## ACTION ITEM
Would you please set down, word for word, the lines from the one with "second_place: [359, 96, 32, 27]" through the final line of the data below, omitting any pictures?

## INFORMATION SUPPLIED
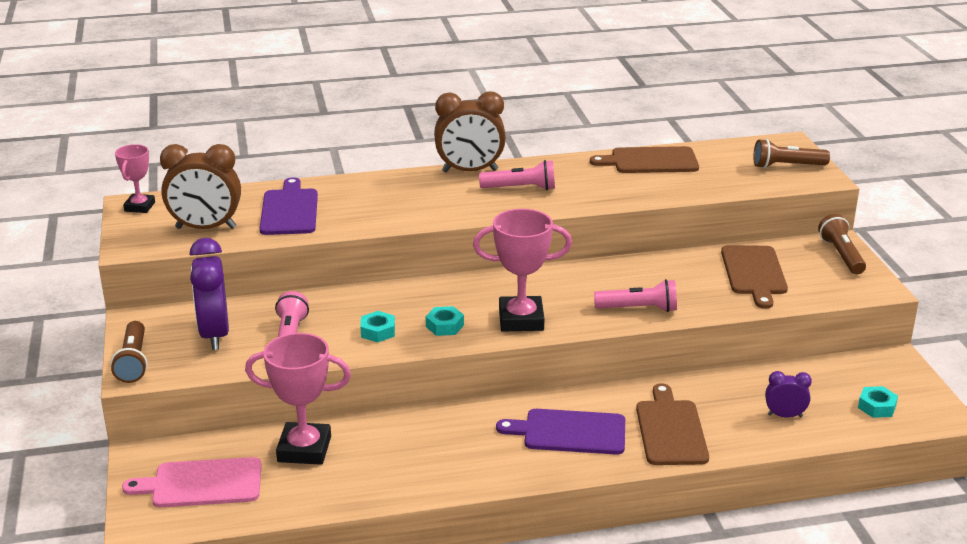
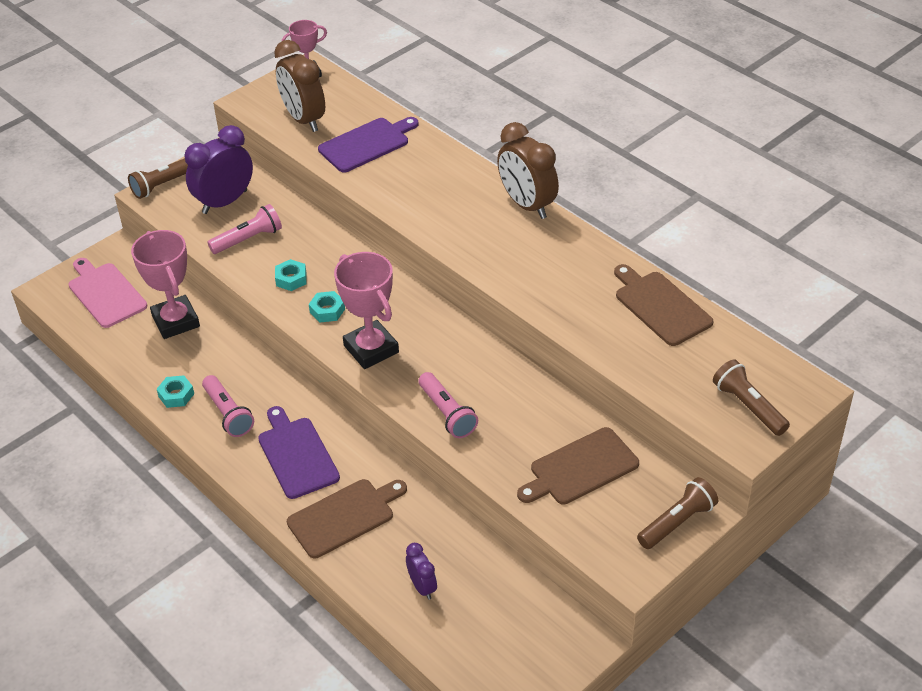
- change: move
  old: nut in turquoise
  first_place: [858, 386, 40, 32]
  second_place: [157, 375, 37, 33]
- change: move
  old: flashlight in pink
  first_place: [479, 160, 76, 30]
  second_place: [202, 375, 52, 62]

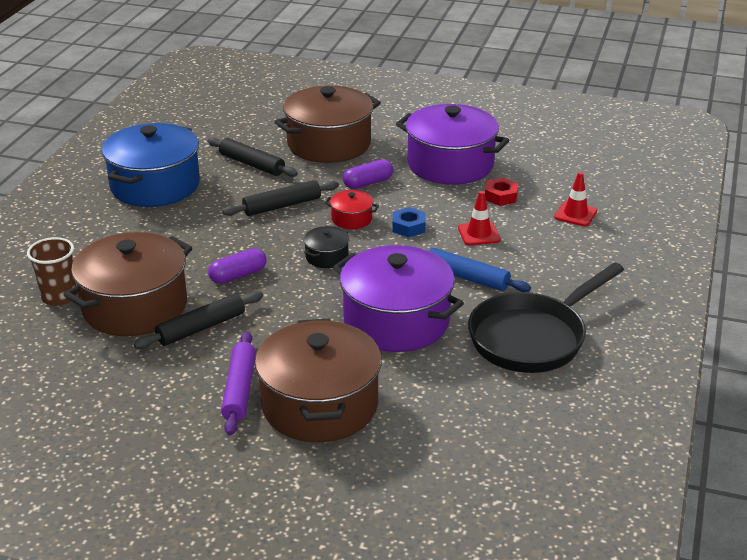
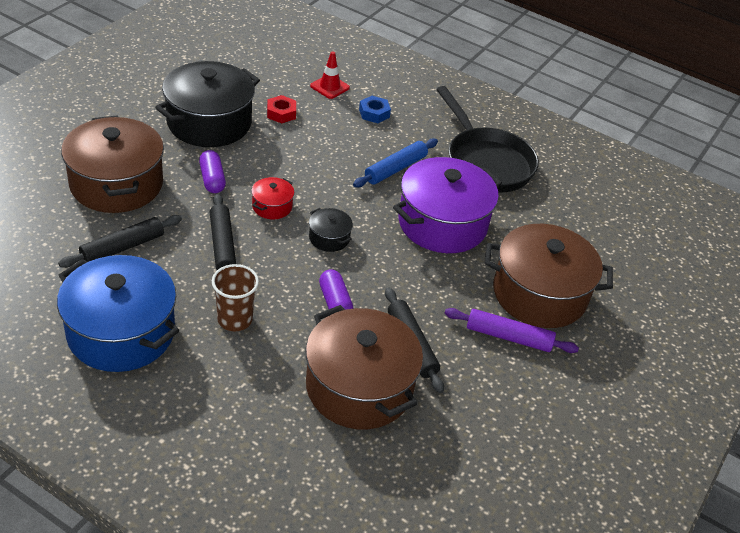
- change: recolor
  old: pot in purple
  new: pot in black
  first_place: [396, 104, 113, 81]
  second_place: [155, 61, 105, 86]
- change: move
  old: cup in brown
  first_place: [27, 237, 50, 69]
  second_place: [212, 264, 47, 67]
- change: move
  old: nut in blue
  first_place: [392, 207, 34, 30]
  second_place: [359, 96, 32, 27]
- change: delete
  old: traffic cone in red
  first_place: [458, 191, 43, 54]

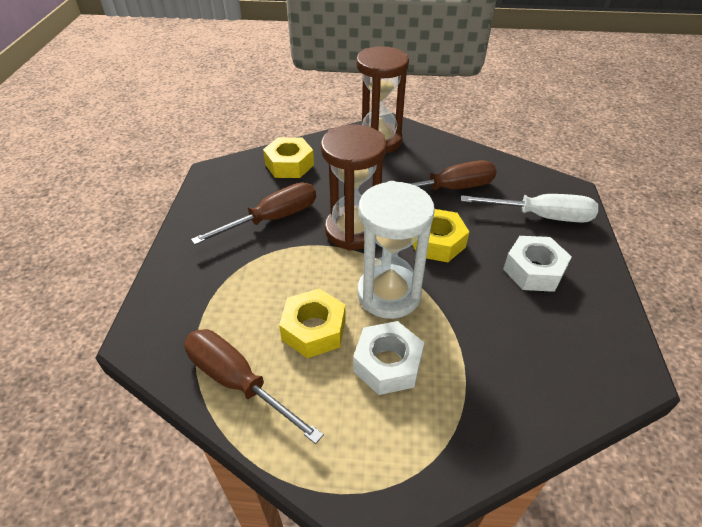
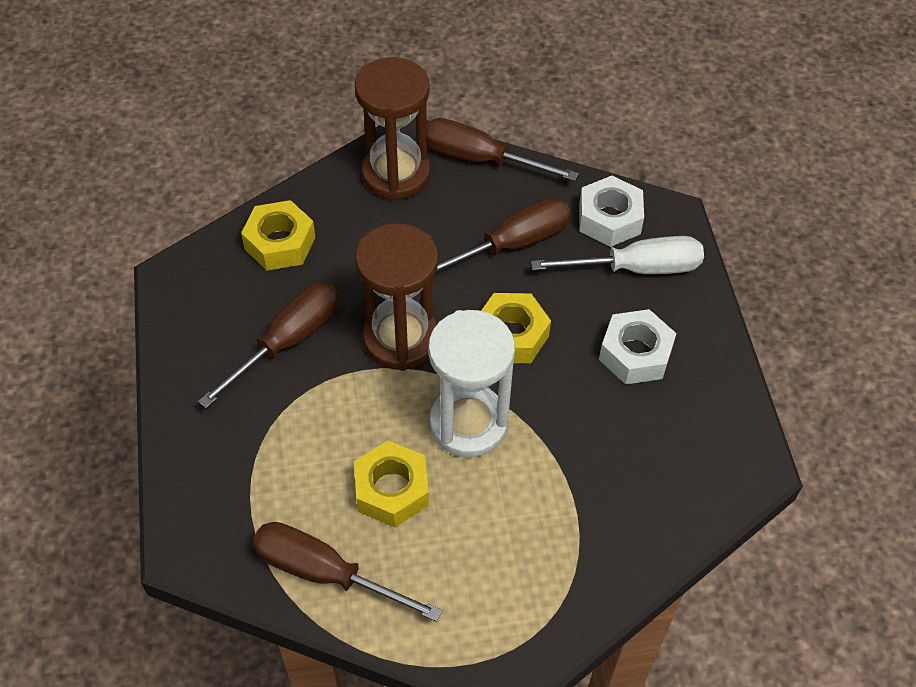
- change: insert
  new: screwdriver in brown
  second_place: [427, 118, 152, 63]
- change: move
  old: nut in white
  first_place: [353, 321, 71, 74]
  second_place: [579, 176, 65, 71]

## ANSWER
  second_place: [359, 96, 32, 27]
- change: delete
  old: traffic cone in red
  first_place: [458, 191, 43, 54]

- change: insert
  new: screwdriver in brown
  second_place: [427, 118, 152, 63]
- change: move
  old: nut in white
  first_place: [353, 321, 71, 74]
  second_place: [579, 176, 65, 71]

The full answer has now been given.